(Extracted records)
__________
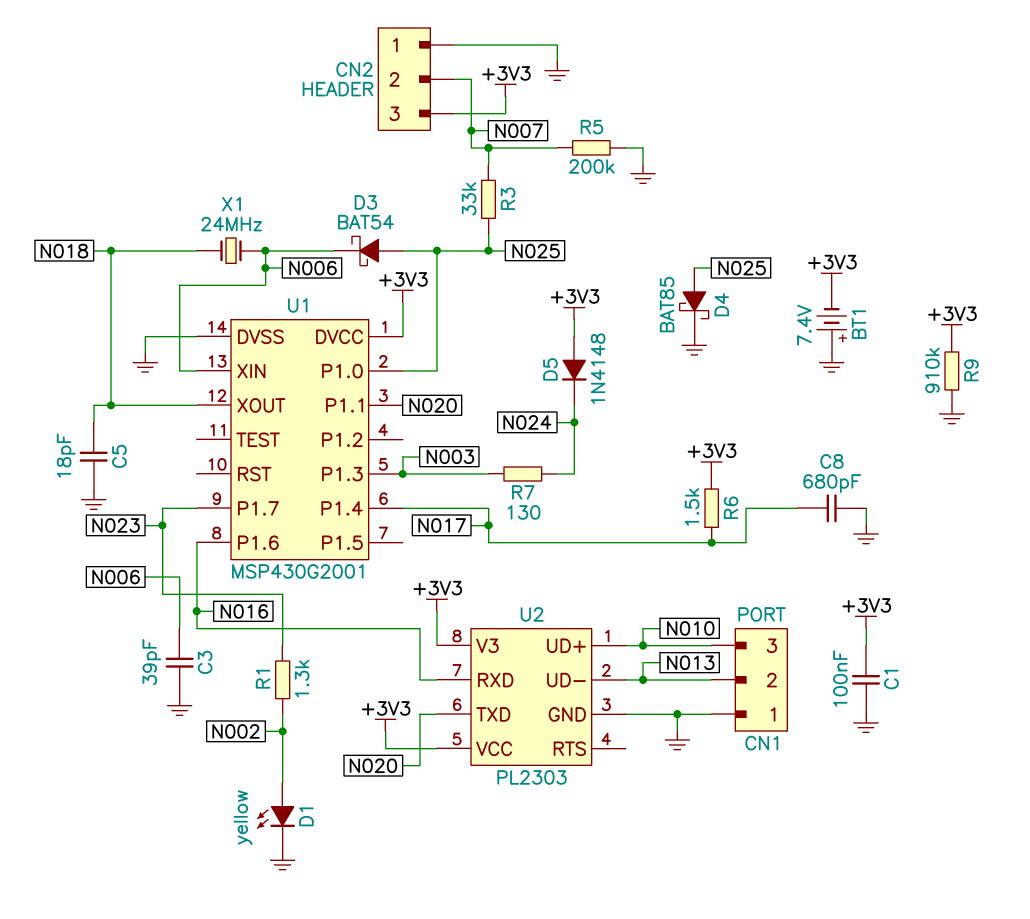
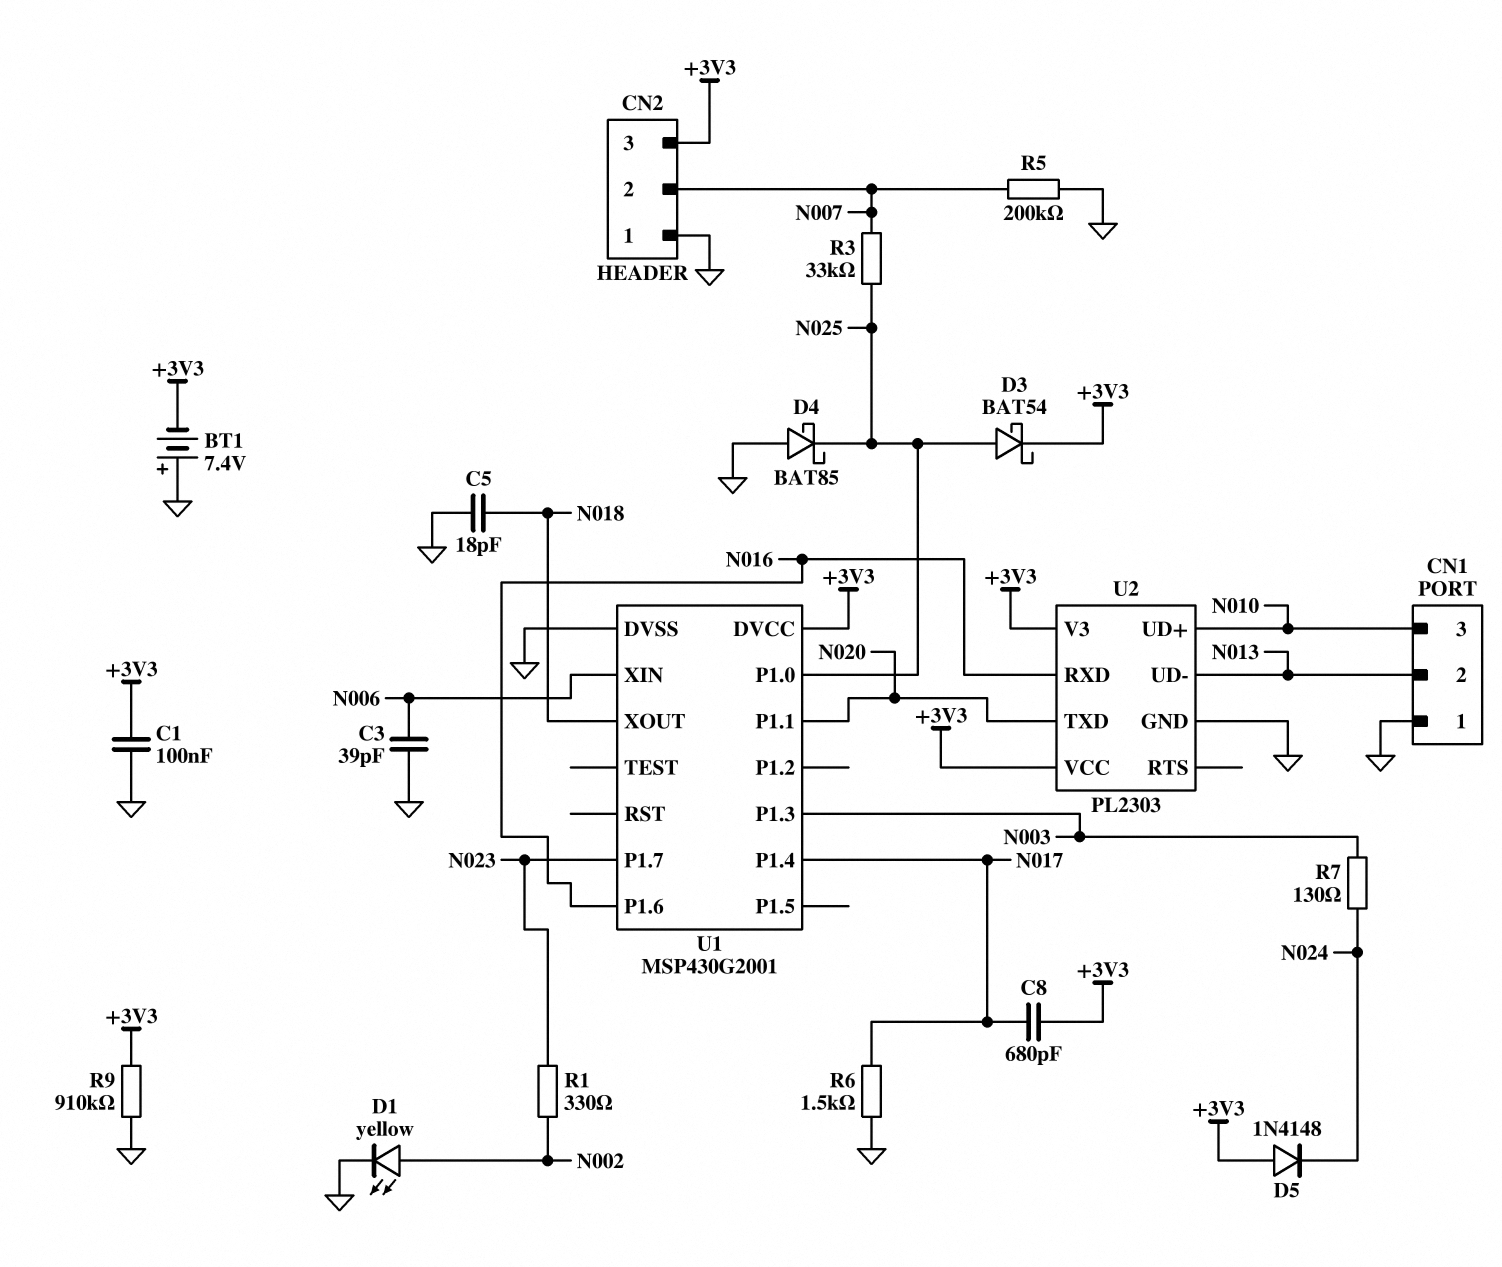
C8: 680pF (GND, N017) -> 680pF (+3V3, N017)
D3: schottky BAT54 (A N025, K N006) -> schottky BAT54 (A N025, K +3V3)
D4: schottky BAT85 (A N025, K GND) -> schottky BAT85 (A GND, K N025)
R1: 1.3k (N002, N023) -> 330 (N002, N023)
R6: 1.5k (+3V3, N017) -> 1.5k (GND, N017)
X1: 24MHz (N006, N018) -> none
__________
→ WHAT YOU HAVE TO DO: Copy each of the entries above precisely, and drop whatever pictures they hold.

→ EXERCISE OUTPUT:
C8: 680pF (GND, N017) -> 680pF (+3V3, N017)
D3: schottky BAT54 (A N025, K N006) -> schottky BAT54 (A N025, K +3V3)
D4: schottky BAT85 (A N025, K GND) -> schottky BAT85 (A GND, K N025)
R1: 1.3k (N002, N023) -> 330 (N002, N023)
R6: 1.5k (+3V3, N017) -> 1.5k (GND, N017)
X1: 24MHz (N006, N018) -> none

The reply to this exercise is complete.